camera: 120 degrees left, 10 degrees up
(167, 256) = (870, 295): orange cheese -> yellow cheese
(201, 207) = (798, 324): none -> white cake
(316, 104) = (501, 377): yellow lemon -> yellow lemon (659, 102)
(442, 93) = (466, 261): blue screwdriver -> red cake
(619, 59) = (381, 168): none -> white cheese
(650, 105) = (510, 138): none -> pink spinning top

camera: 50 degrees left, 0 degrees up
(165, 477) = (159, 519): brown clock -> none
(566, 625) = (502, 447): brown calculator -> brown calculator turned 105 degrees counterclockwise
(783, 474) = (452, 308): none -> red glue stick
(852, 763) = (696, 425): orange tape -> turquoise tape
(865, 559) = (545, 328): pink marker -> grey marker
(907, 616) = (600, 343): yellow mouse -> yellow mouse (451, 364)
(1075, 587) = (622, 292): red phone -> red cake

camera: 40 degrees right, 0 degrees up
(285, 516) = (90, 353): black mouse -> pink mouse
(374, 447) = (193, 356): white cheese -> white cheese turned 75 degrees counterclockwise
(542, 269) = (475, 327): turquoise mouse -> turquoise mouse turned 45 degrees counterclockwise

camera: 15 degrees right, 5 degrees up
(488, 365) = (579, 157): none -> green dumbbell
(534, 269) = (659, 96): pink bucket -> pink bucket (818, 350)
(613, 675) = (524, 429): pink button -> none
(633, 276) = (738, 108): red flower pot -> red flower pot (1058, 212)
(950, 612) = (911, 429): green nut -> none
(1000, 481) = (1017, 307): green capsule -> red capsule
▬▬▬▬▬▬
What needs to be done
The required answer is the run of lines above, starting at the line with "(852, 763) = (696, 425): orange" and ending at the line with "camera: 40 degrees right, 0 degrees up", reproduced exactly with both ends.

Exercise output
(852, 763) = (696, 425): orange tape -> turquoise tape
(865, 559) = (545, 328): pink marker -> grey marker
(907, 616) = (600, 343): yellow mouse -> yellow mouse (451, 364)
(1075, 587) = (622, 292): red phone -> red cake

camera: 40 degrees right, 0 degrees up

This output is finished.